■ **TASK INSTRUCTIONS**
Go to the line containing "J1 pin 4: W1 -> W3" and return it and each line after it exactly, through the end of the data below, and nothing more.

[Records from a collection]
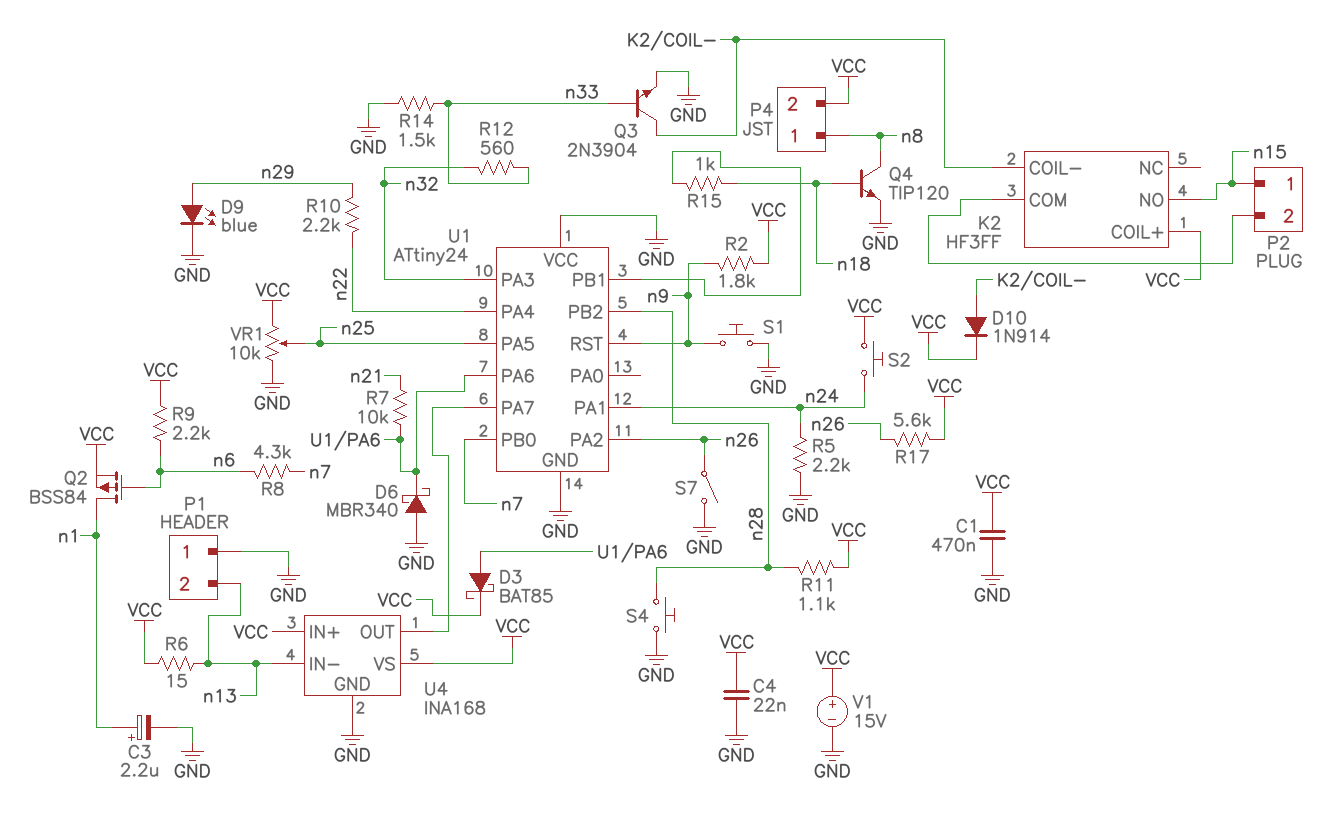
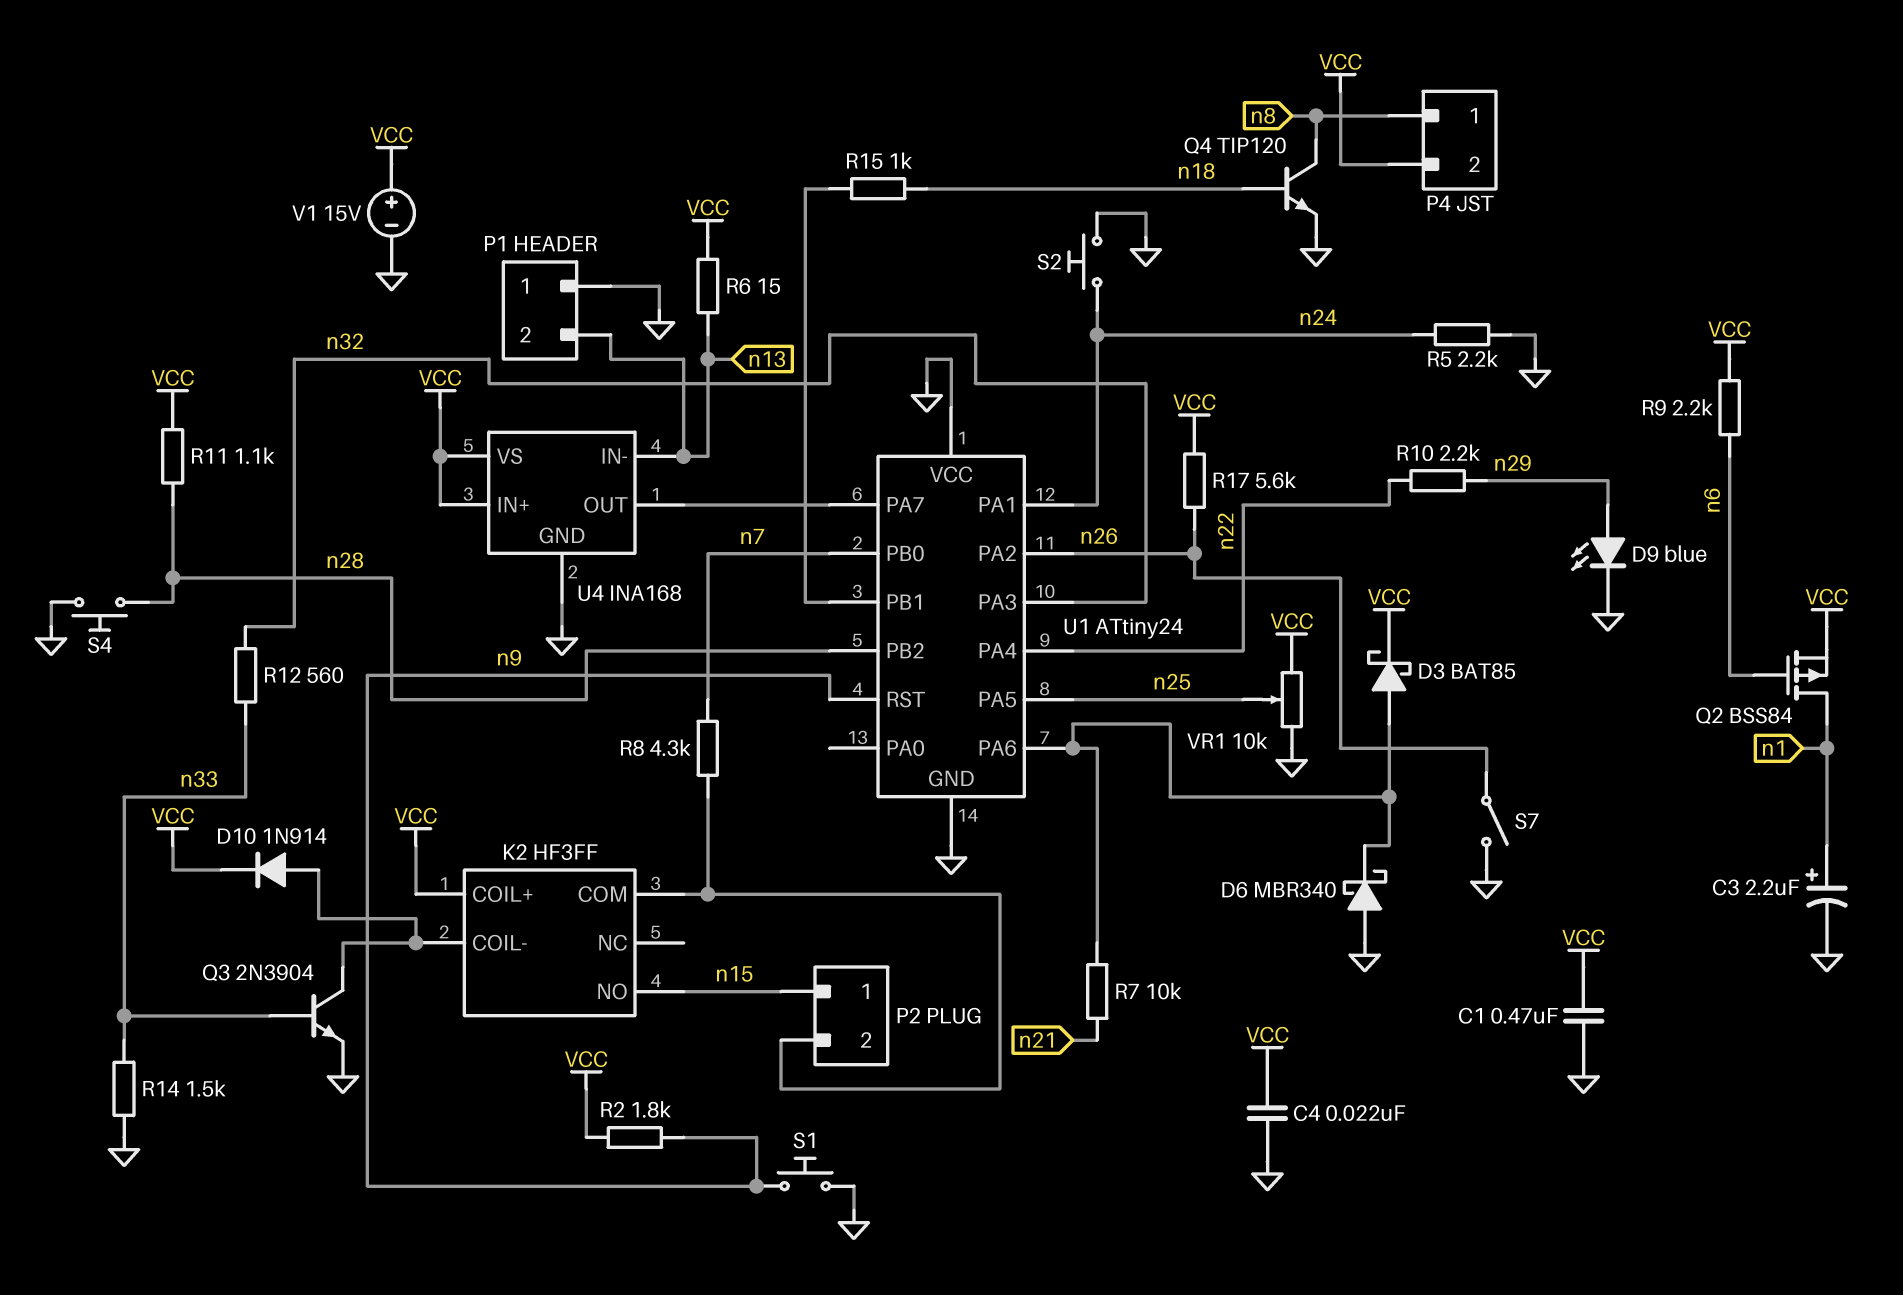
R8: 4.3k (n6, n7) -> 4.3k (K2/COM, n7)
S2: button (VCC, n24) -> button (GND, n24)

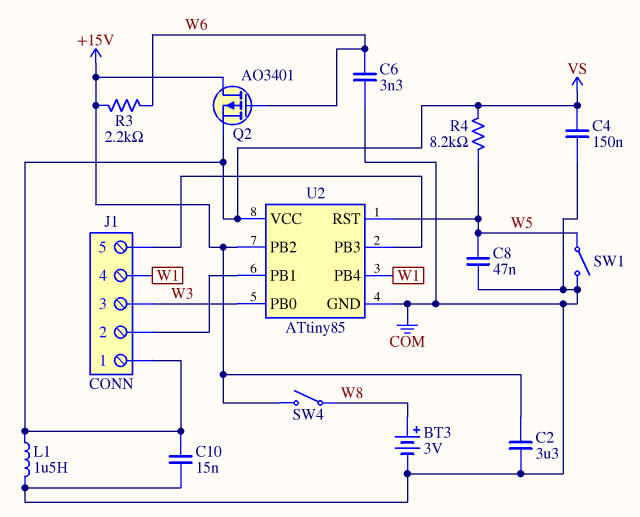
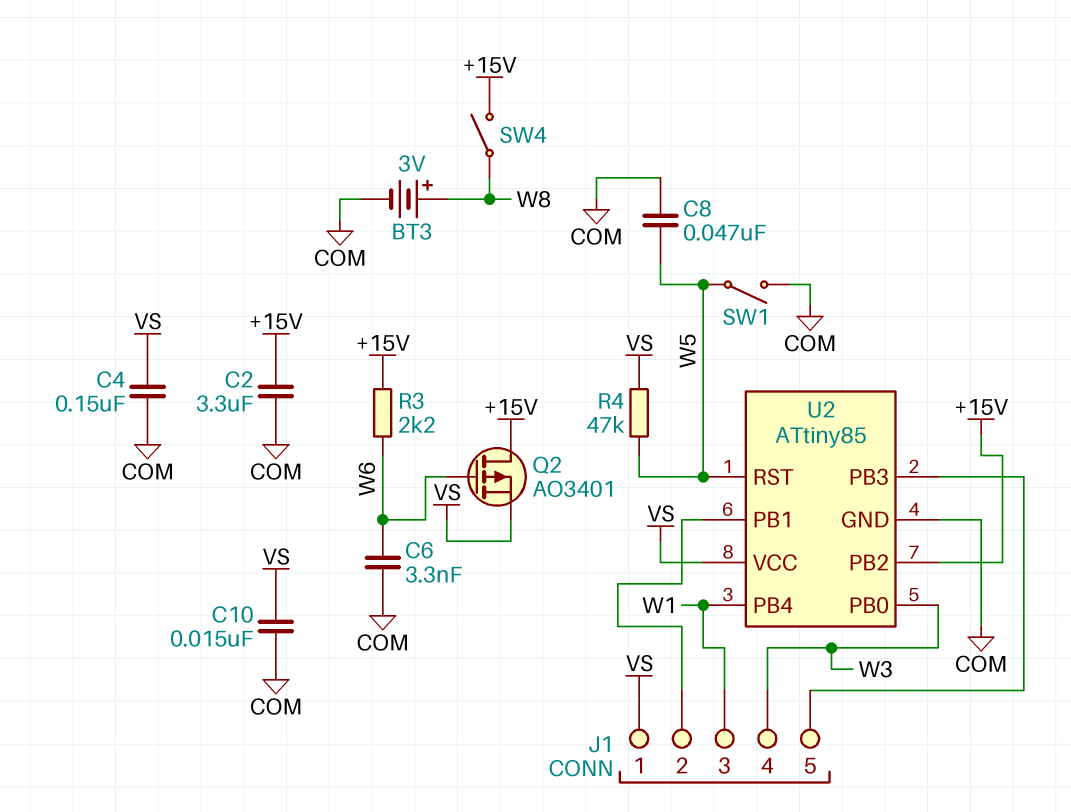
J1 pin 3: W3 -> W1
J1 pin 4: W1 -> W3
L1: 1.5uH (COM, VS) -> none
R4: 8.2k (VS, W5) -> 47k (VS, W5)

■ **ANSWER AREA**
J1 pin 4: W1 -> W3
L1: 1.5uH (COM, VS) -> none
R4: 8.2k (VS, W5) -> 47k (VS, W5)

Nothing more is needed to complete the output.